/---
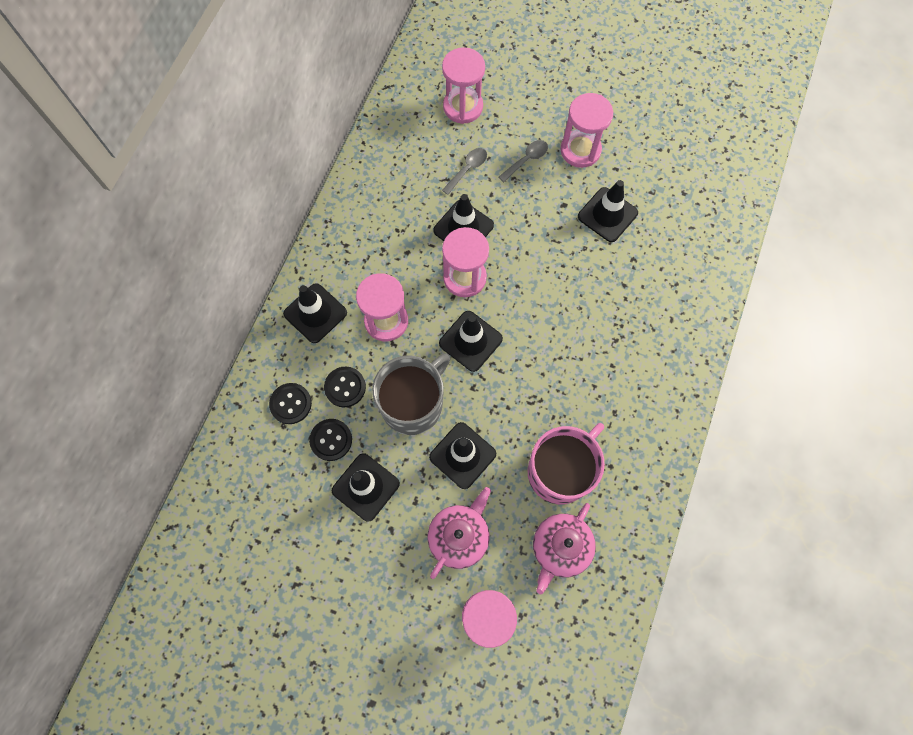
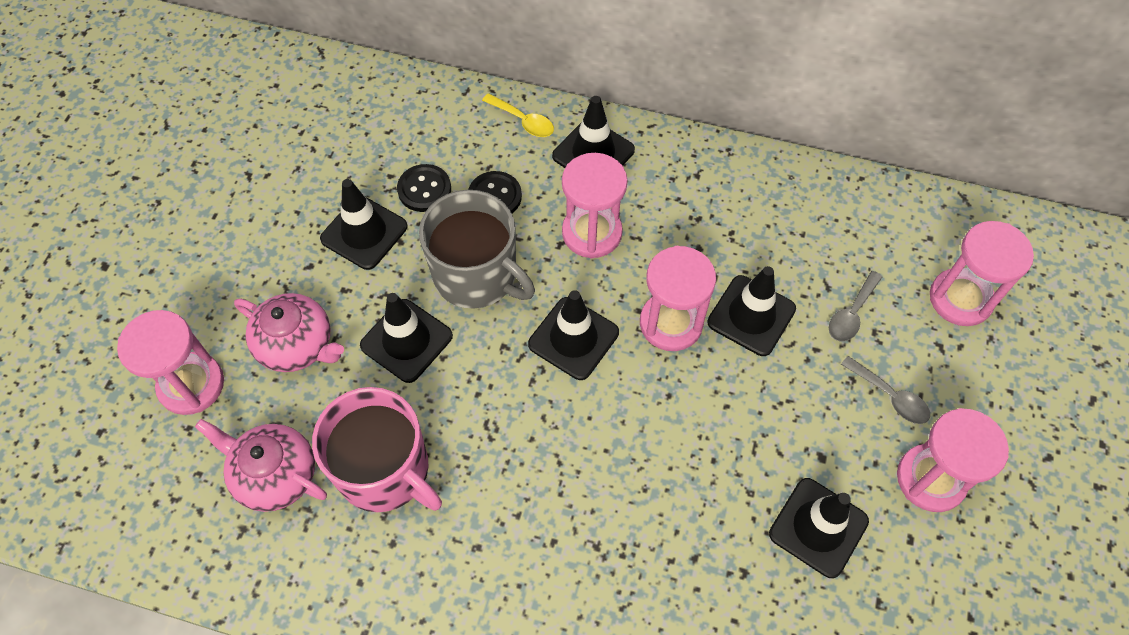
camera: 85 degrees right, 10 degrees down
(276, 362) = (523, 121): none -> yellow spoon
(291, 404) = (469, 142): black button -> none
(467, 169) = (851, 314): grey spoon -> grey spoon turned 90 degrees clockwise

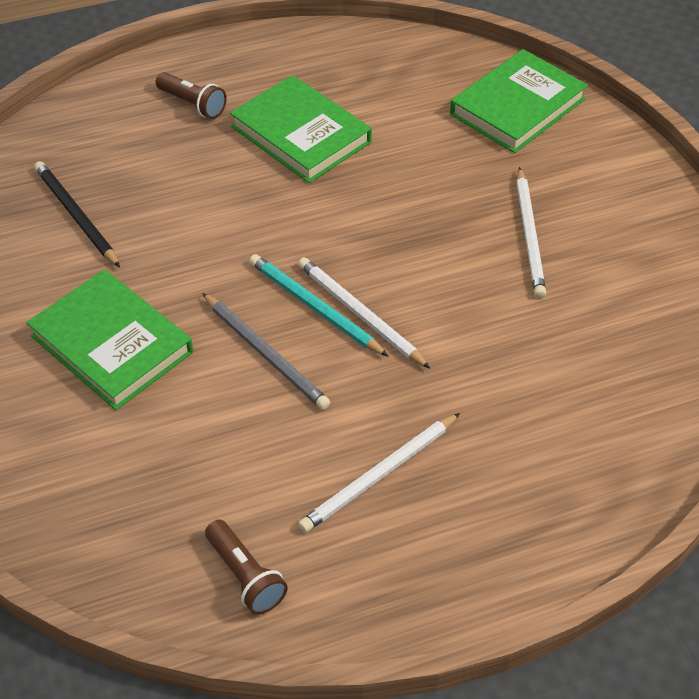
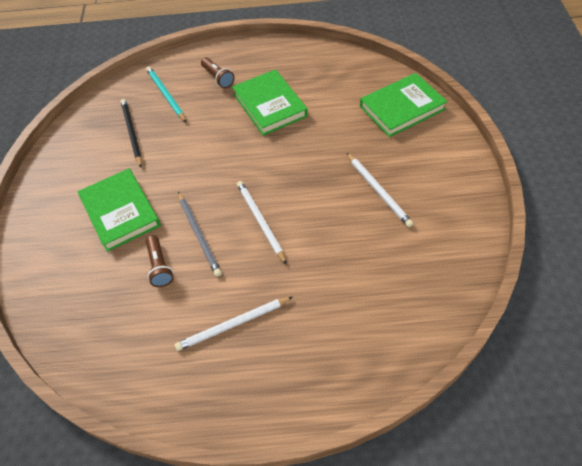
camera: 20 degrees right, 5 degrees up
(245, 576) = (135, 369): brown flashlight -> brown flashlight (159, 266)
(314, 307) = (236, 212): turquoise pencil -> turquoise pencil (166, 95)
(529, 235) = (378, 191): white pencil -> white pencil turned 45 degrees counterclockwise

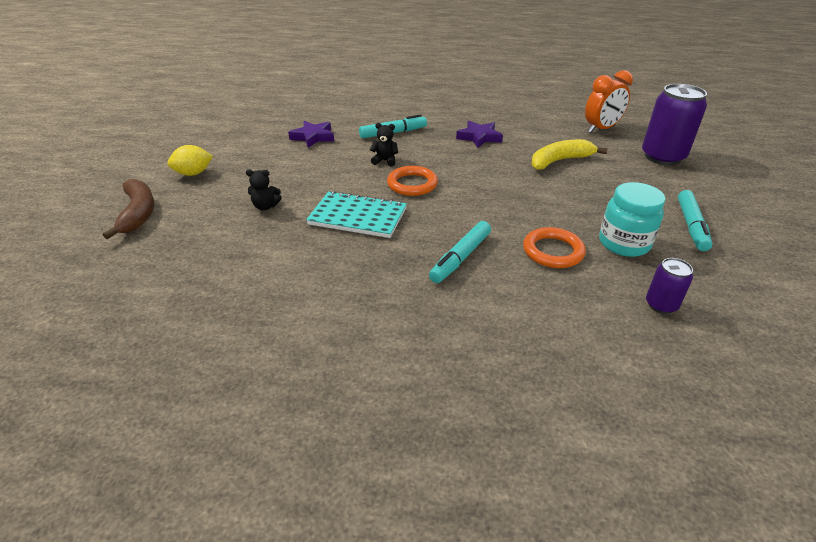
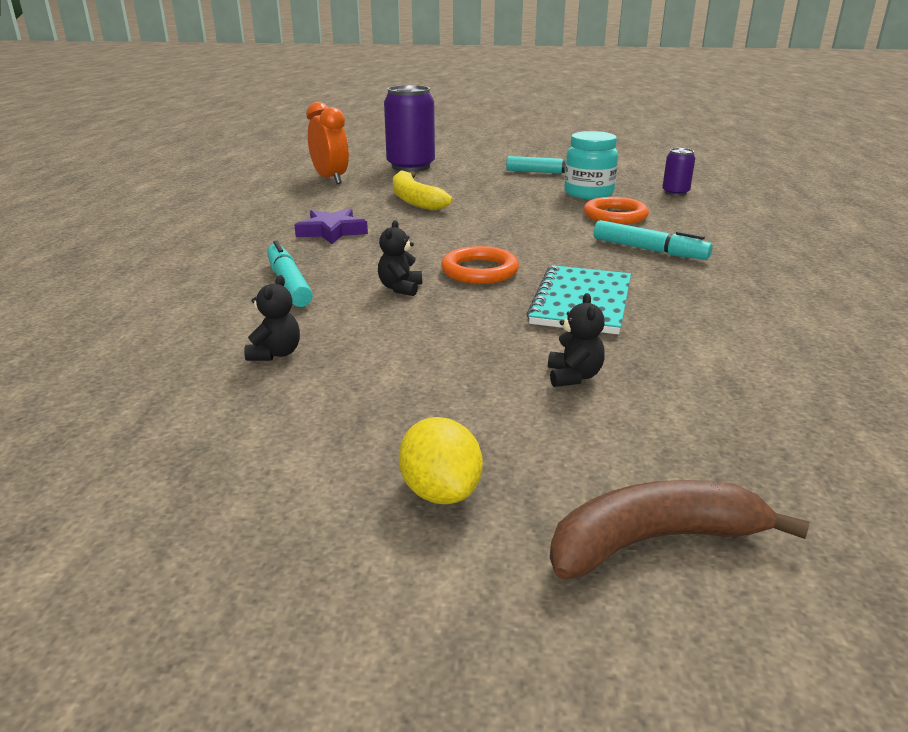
camera: 90 degrees left, 10 degrees down
(313, 137) = (275, 354): purple star -> black teddy bear

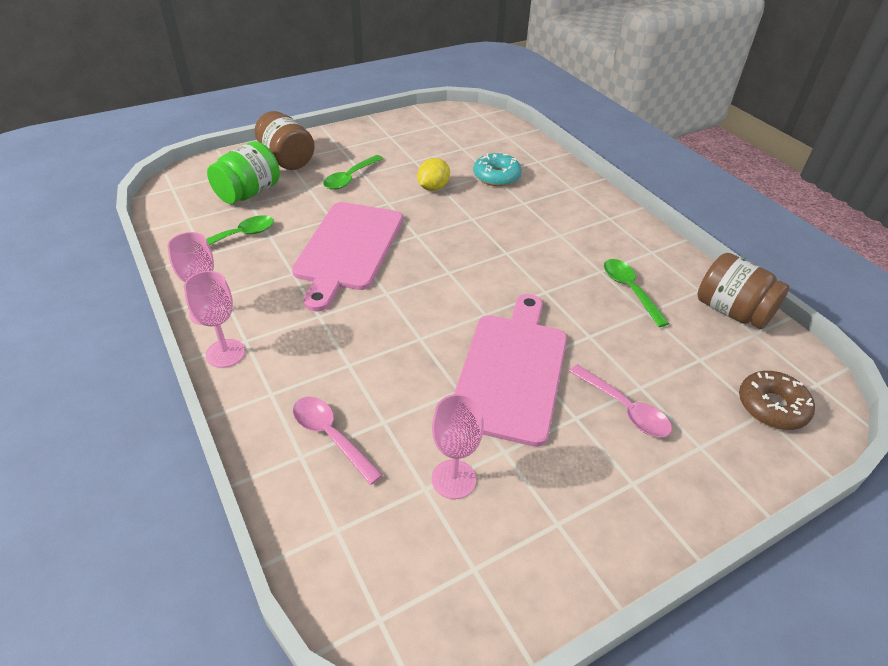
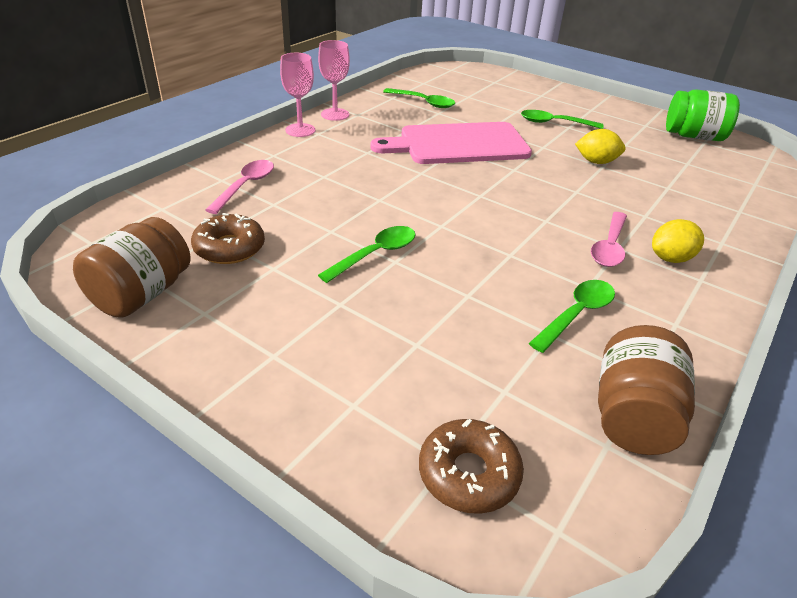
camera: 65 degrees right, 5 degrees down
(248, 193) = (479, 93): green jar -> green jar (694, 136)
(287, 159) = (541, 94): brown jar -> brown jar (141, 294)
(453, 479) = (229, 248): pink goblet -> brown donut
(496, 176) = (668, 191): turquoise donut -> none
(512, 371) = (375, 254): pink cutting board -> green spoon
(581, 218) = (670, 258): none -> yellow lemon
(625, 409) = (374, 336): pink spoon -> pink spoon (609, 247)

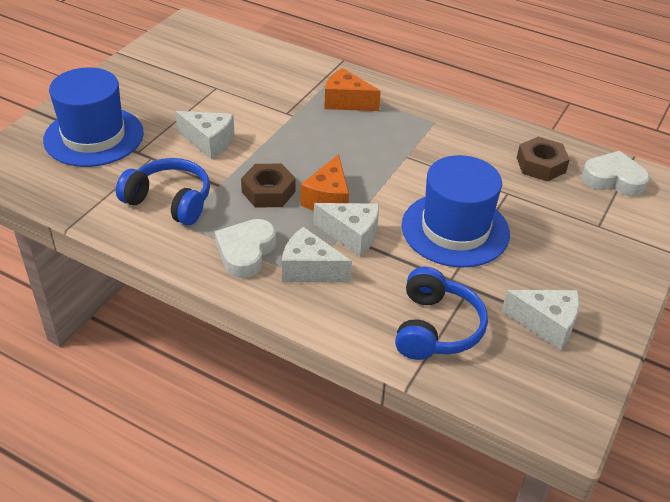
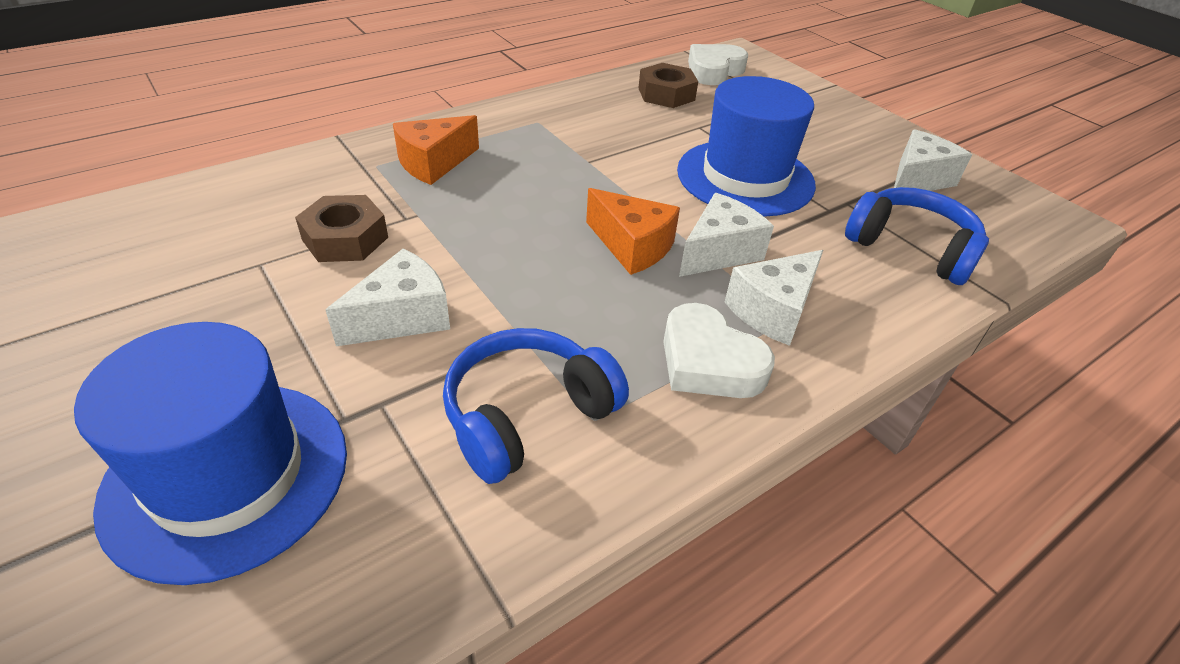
camera: 65 degrees left, 0 degrees up
(268, 192) = (580, 294): brown nut -> brown nut (345, 238)

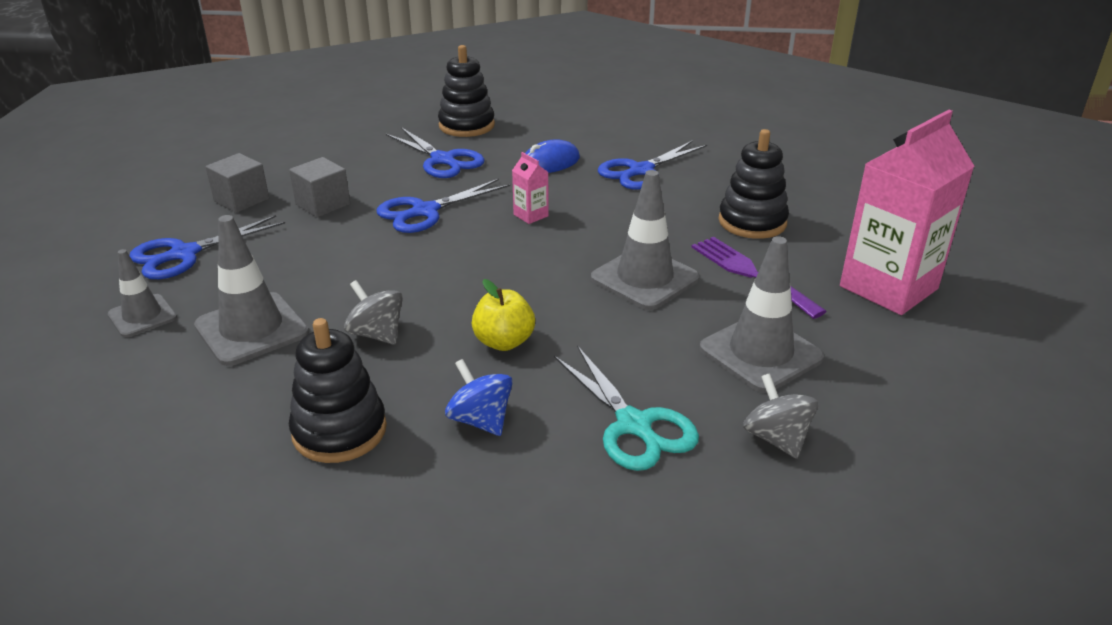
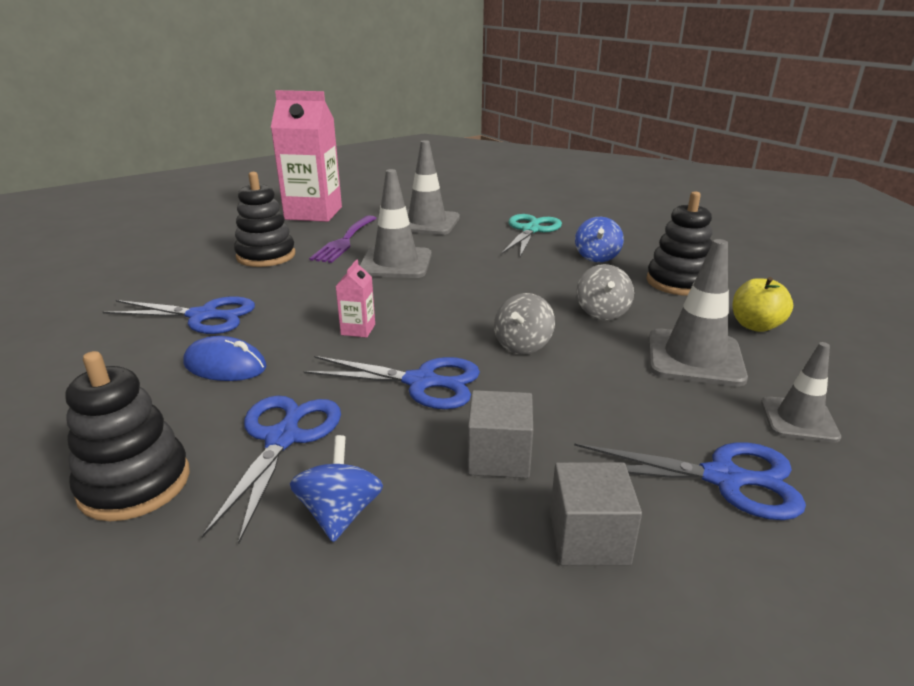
camera: 130 degrees left, 5 degrees down
(364, 157) = (340, 513): none -> blue spinning top
(504, 342) = (531, 275): yellow apple -> yellow apple (755, 326)
(776, 438) = (486, 209): grey spinning top -> grey spinning top (522, 345)

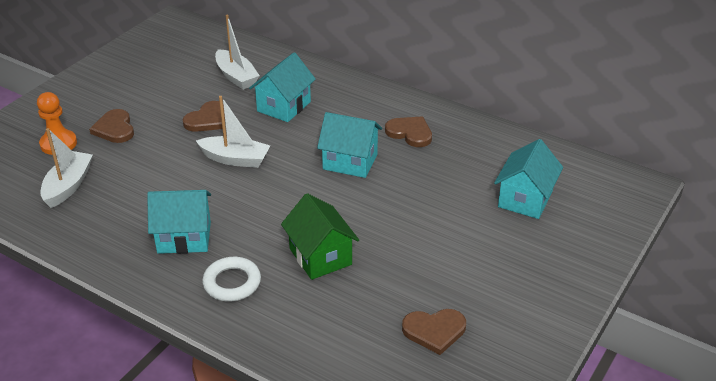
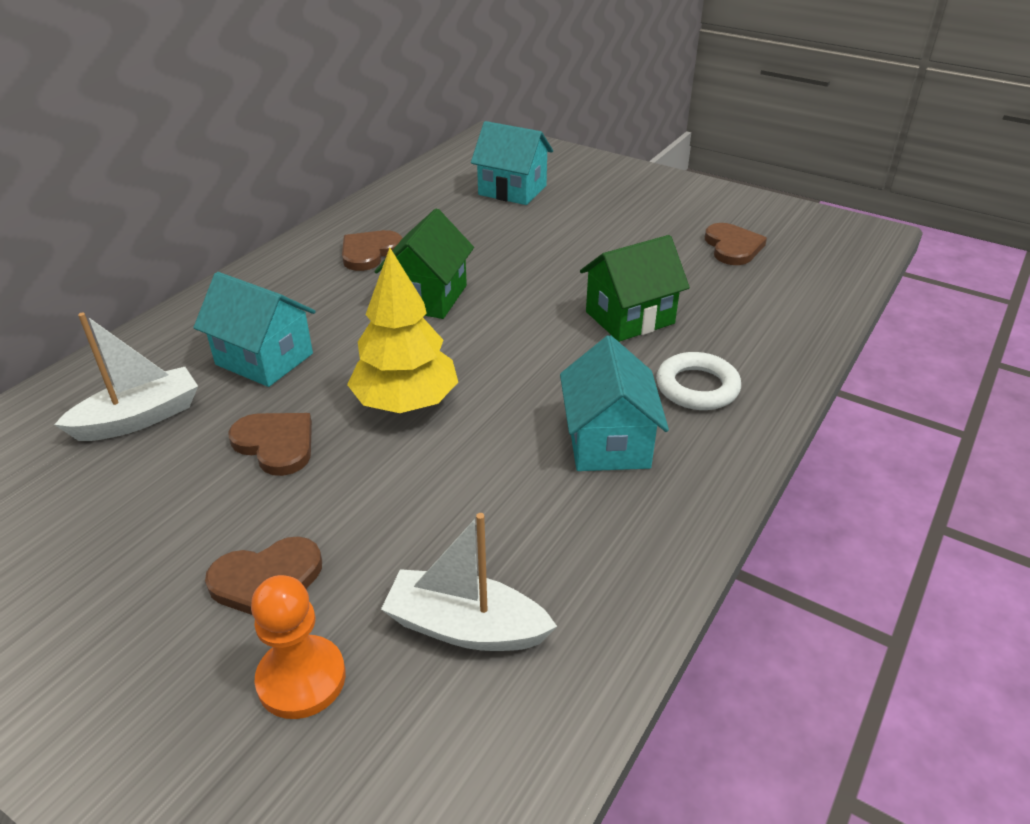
camera: 90 degrees left, 0 degrees up
(235, 159) = (405, 402): white boat -> yellow tree
(350, 162) = (428, 297): turquoise house -> green house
\---
## Task goal
Copy each line above holding "yellow".

## Answer below
(276, 362) = (523, 121): none -> yellow spoon
(581, 218) = (670, 258): none -> yellow lemon
(504, 342) = (531, 275): yellow apple -> yellow apple (755, 326)
(235, 159) = (405, 402): white boat -> yellow tree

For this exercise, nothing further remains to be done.